• **Written task**
From the entries that follow, copy exactly the lines beginning at the line holding "gray cross: (91, 60) -> (87, 52), moved" and continuing through the line holding "gray diamond: (68, 726)".

• **Data for this exercise**

****************

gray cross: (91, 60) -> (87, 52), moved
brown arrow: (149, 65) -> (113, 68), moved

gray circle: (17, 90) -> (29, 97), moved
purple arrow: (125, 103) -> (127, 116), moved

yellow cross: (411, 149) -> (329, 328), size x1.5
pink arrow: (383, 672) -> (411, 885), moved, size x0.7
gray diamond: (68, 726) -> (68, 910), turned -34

****************

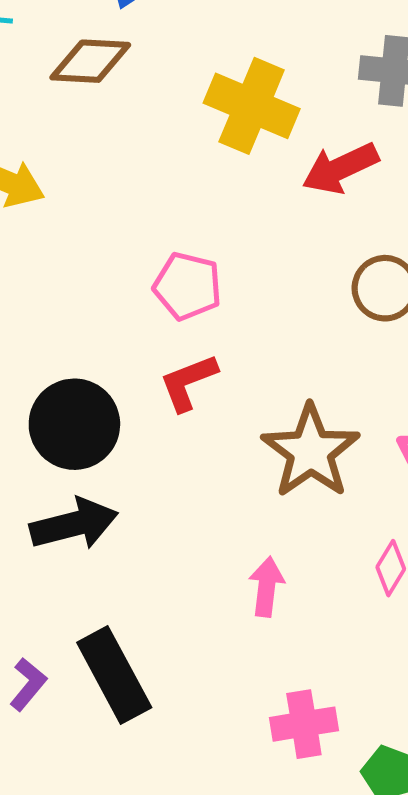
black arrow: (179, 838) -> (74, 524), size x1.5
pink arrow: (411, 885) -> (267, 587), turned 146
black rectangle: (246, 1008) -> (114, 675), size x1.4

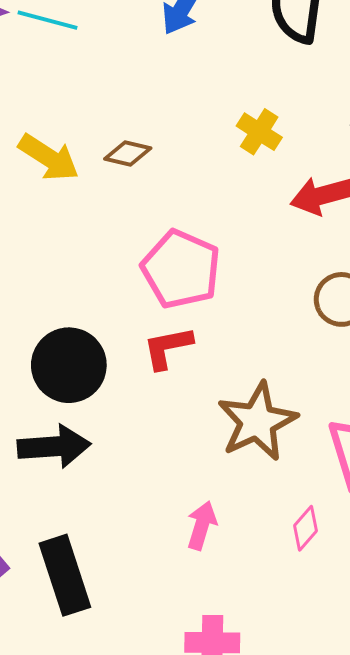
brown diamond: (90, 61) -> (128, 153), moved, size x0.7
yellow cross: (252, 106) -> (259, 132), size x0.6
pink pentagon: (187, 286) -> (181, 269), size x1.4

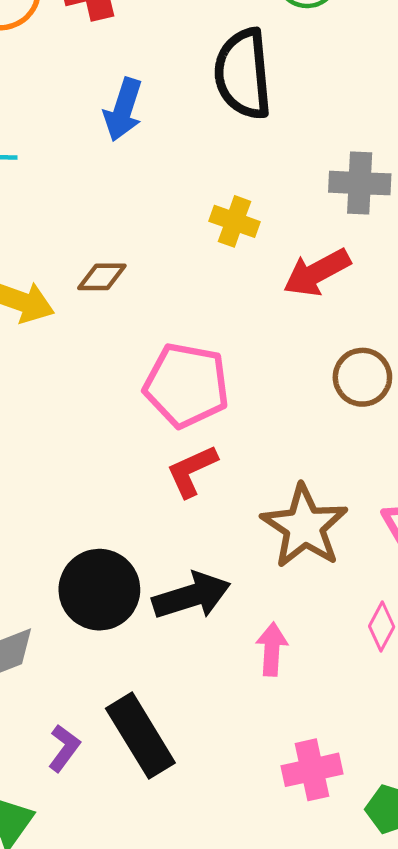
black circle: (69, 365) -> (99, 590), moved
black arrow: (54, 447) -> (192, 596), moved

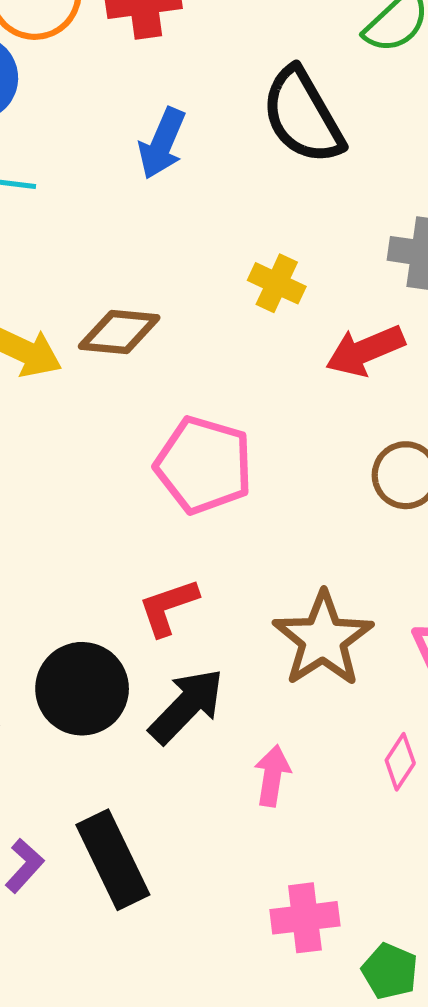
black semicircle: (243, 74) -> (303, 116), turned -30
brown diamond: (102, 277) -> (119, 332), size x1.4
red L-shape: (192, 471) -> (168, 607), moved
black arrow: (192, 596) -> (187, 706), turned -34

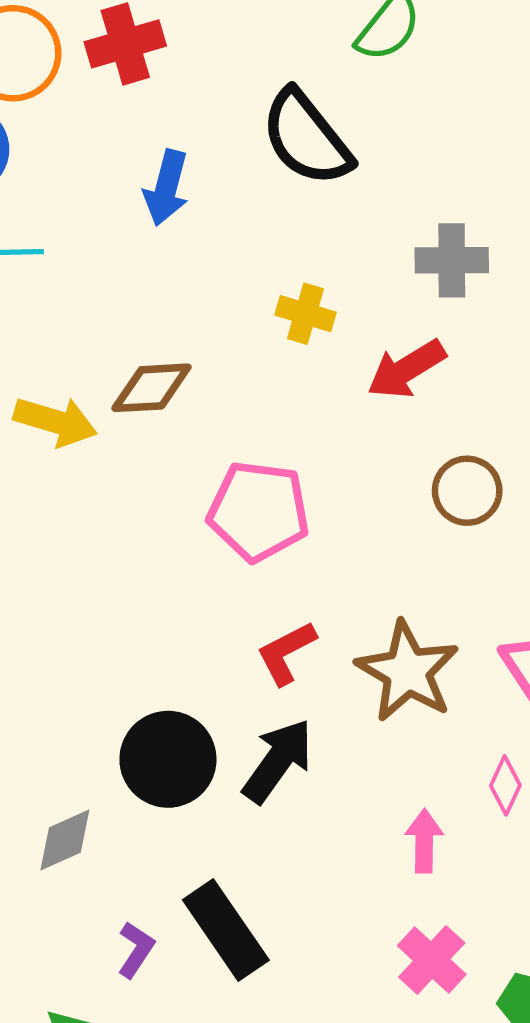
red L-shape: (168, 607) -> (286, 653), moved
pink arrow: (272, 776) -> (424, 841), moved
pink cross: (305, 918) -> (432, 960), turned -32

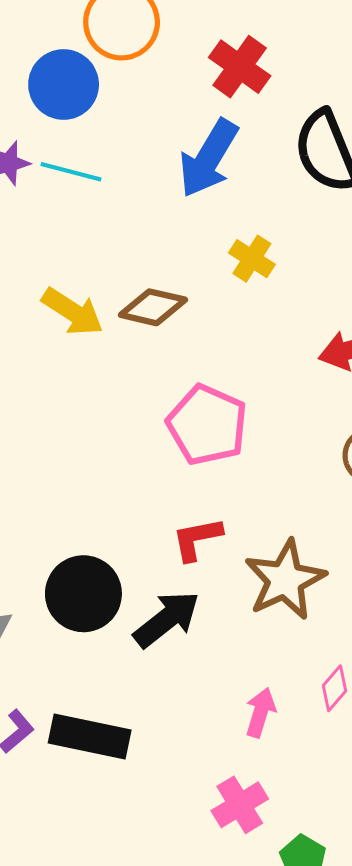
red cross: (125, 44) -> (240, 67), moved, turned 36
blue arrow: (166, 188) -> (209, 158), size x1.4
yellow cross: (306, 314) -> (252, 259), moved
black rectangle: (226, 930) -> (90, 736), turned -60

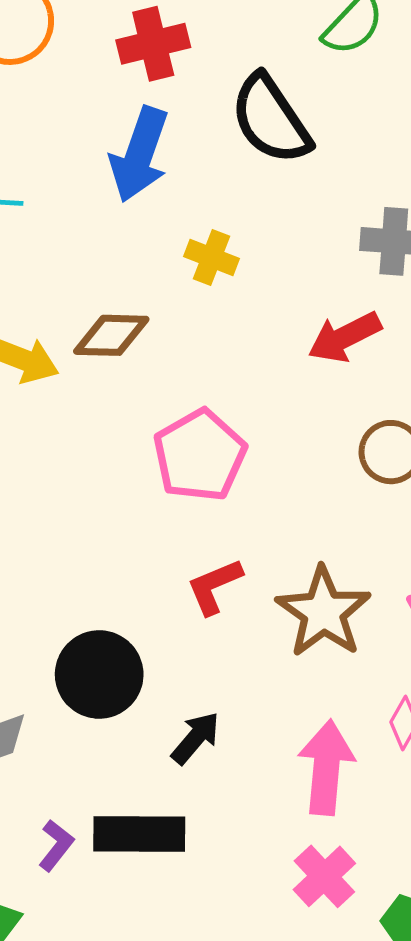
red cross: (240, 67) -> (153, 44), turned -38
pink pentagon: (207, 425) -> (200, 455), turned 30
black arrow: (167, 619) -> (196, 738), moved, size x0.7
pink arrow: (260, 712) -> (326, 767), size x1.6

****************

• **Solution to this task**
gray cross: (91, 60) -> (87, 52), moved
brown arrow: (149, 65) -> (113, 68), moved

gray circle: (17, 90) -> (29, 97), moved
purple arrow: (125, 103) -> (127, 116), moved

yellow cross: (411, 149) -> (329, 328), size x1.5
pink arrow: (383, 672) -> (411, 885), moved, size x0.7
gray diamond: (68, 726) -> (68, 910), turned -34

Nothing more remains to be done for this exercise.